| Set task |
Repeat exactly the part of the listing that opens with the line containing "banker (646, 1083)" and closes with the line containing "resonant [395, 679]".

| Entries for locating words and elements |
==============================
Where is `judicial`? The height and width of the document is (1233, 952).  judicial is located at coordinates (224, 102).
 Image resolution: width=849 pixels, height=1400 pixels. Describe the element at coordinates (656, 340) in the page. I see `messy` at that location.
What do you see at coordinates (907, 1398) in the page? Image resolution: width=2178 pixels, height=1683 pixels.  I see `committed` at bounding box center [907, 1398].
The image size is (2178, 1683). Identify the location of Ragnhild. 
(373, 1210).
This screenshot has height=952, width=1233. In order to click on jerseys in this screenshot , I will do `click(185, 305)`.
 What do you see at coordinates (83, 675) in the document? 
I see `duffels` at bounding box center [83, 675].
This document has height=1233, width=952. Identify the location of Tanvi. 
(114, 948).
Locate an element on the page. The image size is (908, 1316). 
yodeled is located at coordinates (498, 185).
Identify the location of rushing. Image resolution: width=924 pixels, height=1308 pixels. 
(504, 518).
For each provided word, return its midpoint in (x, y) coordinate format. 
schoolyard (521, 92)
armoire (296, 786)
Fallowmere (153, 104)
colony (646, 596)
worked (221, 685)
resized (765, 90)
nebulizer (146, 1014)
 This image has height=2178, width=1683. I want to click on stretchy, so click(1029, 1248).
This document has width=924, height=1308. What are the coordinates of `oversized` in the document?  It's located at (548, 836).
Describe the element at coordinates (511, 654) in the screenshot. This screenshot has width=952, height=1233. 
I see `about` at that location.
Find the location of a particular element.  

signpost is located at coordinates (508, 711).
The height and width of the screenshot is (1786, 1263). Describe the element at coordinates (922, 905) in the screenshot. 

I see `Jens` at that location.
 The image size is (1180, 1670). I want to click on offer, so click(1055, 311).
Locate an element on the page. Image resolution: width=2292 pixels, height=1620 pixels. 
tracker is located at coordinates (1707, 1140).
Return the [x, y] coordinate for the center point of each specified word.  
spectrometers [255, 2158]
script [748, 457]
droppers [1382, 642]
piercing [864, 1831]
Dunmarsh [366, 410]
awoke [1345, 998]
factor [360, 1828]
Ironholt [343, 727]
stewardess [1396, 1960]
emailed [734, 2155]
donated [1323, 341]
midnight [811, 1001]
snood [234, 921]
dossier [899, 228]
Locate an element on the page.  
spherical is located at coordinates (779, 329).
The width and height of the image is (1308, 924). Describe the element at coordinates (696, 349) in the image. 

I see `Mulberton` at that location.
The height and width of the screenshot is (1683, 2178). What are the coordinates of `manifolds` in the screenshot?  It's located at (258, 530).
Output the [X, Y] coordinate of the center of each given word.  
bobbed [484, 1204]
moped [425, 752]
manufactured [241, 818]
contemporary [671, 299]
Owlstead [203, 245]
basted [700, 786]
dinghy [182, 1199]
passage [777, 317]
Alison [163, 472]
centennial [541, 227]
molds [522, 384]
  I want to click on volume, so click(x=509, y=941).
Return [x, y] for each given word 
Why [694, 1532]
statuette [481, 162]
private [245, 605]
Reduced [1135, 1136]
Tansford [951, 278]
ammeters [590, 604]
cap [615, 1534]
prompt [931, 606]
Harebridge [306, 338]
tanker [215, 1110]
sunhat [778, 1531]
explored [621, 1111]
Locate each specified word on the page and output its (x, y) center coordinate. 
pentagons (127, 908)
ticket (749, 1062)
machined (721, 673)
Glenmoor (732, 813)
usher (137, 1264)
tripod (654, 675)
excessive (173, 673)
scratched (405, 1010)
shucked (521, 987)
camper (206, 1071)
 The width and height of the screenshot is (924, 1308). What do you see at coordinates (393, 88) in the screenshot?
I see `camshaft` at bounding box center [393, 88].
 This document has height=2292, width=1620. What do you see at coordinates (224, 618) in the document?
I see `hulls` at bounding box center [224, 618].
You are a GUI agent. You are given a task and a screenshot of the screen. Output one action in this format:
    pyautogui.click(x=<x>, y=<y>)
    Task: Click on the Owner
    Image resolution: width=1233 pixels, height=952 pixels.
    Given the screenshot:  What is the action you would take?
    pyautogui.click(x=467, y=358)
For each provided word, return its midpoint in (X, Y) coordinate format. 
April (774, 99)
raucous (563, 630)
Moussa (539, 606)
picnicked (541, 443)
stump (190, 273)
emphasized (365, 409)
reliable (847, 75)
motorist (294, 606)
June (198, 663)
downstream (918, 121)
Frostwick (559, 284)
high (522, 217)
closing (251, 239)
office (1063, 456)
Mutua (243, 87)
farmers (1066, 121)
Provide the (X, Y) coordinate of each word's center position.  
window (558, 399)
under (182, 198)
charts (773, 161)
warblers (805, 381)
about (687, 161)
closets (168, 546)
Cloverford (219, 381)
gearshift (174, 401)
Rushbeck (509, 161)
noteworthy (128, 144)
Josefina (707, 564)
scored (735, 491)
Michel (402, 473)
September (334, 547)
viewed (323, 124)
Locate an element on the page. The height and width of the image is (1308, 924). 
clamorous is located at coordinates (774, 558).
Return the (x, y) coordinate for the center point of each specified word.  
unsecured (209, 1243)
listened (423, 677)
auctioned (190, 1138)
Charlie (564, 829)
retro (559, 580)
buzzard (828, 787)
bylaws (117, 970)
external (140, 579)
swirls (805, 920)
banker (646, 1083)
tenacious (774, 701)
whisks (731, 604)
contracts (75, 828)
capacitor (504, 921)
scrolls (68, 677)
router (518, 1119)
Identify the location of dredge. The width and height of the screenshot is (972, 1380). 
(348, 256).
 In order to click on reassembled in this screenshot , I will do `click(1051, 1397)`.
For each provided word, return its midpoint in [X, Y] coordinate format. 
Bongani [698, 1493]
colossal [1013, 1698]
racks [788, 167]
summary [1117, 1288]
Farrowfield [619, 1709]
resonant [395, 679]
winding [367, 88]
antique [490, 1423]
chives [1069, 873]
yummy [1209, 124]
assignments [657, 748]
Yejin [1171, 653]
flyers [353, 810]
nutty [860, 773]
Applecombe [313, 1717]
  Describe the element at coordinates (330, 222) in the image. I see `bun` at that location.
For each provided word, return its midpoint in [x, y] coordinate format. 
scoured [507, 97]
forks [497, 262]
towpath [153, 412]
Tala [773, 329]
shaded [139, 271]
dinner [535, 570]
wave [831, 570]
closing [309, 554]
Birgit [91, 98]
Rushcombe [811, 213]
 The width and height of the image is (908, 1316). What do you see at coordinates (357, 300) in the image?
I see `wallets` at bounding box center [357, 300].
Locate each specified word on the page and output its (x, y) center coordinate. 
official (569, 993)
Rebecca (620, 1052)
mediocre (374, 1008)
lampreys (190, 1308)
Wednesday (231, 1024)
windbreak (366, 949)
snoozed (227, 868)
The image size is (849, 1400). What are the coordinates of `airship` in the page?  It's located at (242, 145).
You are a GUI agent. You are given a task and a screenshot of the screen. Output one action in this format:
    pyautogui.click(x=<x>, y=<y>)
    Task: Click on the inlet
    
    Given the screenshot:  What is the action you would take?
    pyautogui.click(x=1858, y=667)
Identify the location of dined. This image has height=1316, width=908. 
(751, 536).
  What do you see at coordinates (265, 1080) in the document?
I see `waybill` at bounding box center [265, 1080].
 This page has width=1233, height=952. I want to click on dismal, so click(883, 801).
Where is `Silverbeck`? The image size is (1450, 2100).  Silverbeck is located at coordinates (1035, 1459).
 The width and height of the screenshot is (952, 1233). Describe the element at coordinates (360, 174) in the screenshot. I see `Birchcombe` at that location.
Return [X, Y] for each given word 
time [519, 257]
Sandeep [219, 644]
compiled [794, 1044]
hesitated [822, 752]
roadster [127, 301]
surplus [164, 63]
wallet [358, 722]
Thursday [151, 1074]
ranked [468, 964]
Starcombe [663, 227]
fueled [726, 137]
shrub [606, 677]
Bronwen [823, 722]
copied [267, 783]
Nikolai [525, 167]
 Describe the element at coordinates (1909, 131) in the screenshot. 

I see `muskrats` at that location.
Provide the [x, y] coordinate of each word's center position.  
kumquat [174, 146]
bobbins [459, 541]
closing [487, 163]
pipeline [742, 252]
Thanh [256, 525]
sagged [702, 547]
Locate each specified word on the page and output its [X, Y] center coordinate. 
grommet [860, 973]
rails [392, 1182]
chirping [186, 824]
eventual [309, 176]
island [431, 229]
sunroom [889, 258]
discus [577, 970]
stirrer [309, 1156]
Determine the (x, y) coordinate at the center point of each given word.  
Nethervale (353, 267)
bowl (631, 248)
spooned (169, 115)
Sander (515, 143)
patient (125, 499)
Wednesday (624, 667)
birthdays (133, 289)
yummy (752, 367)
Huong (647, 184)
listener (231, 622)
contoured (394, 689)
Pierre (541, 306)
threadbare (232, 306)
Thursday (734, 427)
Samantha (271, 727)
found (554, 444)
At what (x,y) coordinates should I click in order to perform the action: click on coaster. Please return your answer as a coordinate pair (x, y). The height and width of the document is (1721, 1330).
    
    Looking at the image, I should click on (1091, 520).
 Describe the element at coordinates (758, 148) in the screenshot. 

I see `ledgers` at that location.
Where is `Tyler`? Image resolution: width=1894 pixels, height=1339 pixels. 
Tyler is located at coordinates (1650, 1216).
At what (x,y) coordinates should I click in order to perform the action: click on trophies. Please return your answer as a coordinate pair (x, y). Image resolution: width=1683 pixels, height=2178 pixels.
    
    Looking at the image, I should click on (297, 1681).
==============================
| Answer to this exercise |
banker (646, 1083)
tenacious (774, 701)
whisks (731, 604)
contracts (75, 828)
capacitor (504, 921)
scrolls (68, 677)
router (518, 1119)
Identify the location of dredge. The width and height of the screenshot is (972, 1380). 
(348, 256).
 In order to click on reassembled in this screenshot , I will do `click(1051, 1397)`.
For each provided word, return its midpoint in [X, Y] coordinate format. 
Bongani [698, 1493]
colossal [1013, 1698]
racks [788, 167]
summary [1117, 1288]
Farrowfield [619, 1709]
resonant [395, 679]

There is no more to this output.